■ Material for the task:
________________________

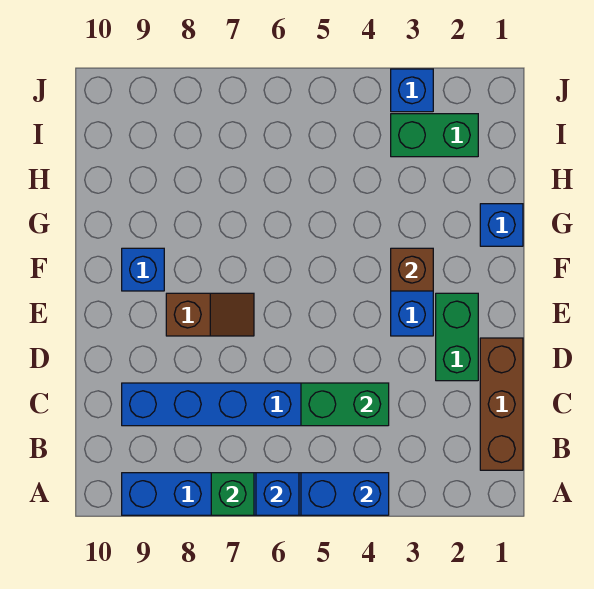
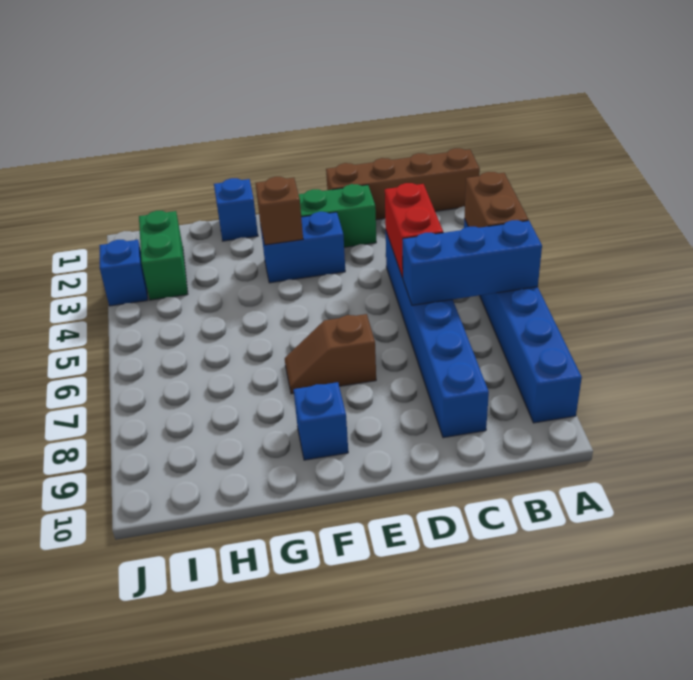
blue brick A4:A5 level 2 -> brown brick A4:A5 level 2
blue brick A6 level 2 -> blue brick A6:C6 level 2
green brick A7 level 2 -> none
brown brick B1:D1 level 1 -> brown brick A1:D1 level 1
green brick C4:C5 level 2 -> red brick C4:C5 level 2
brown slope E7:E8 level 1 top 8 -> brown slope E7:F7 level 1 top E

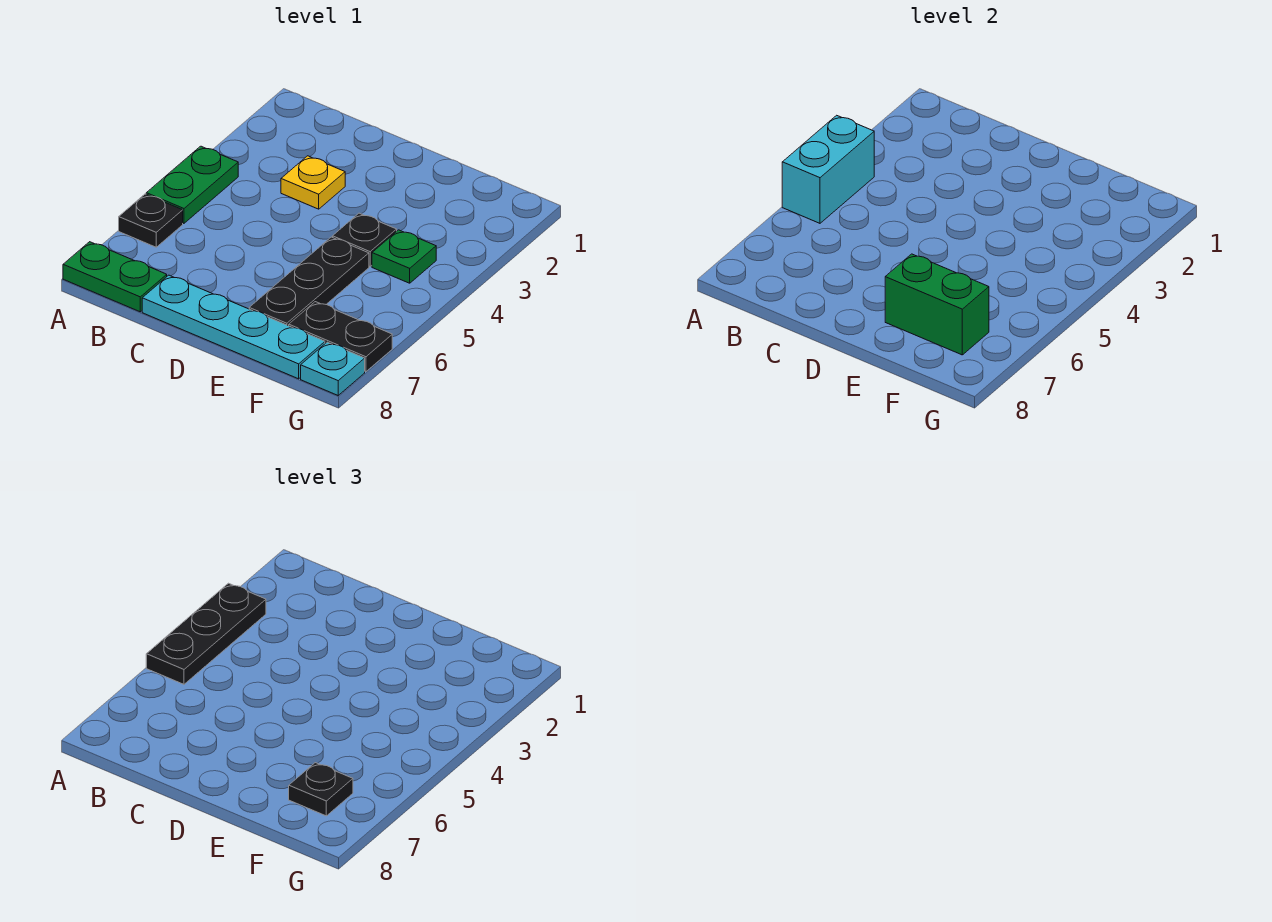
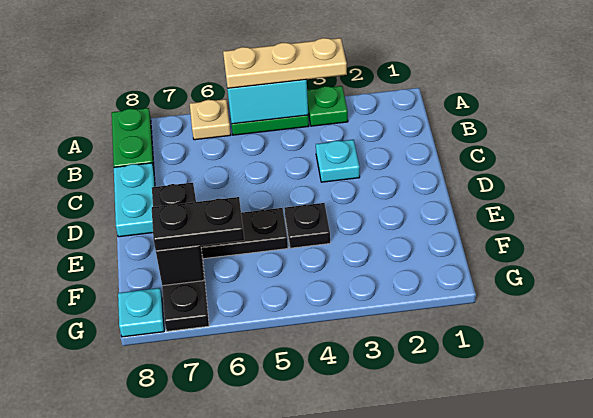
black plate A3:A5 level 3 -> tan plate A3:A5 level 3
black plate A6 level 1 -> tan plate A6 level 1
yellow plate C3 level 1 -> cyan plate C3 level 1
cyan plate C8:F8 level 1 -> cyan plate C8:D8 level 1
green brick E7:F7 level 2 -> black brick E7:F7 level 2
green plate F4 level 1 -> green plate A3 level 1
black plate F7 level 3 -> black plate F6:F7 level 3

________________________

■ What the task asks:
Leave out the pictures, and retype exactly the lines from the one containing "blue brick A6 level" through the last line of the data above, no more and no less.

■ Result of this task:
blue brick A6 level 2 -> blue brick A6:C6 level 2
green brick A7 level 2 -> none
brown brick B1:D1 level 1 -> brown brick A1:D1 level 1
green brick C4:C5 level 2 -> red brick C4:C5 level 2
brown slope E7:E8 level 1 top 8 -> brown slope E7:F7 level 1 top E

black plate A3:A5 level 3 -> tan plate A3:A5 level 3
black plate A6 level 1 -> tan plate A6 level 1
yellow plate C3 level 1 -> cyan plate C3 level 1
cyan plate C8:F8 level 1 -> cyan plate C8:D8 level 1
green brick E7:F7 level 2 -> black brick E7:F7 level 2
green plate F4 level 1 -> green plate A3 level 1
black plate F7 level 3 -> black plate F6:F7 level 3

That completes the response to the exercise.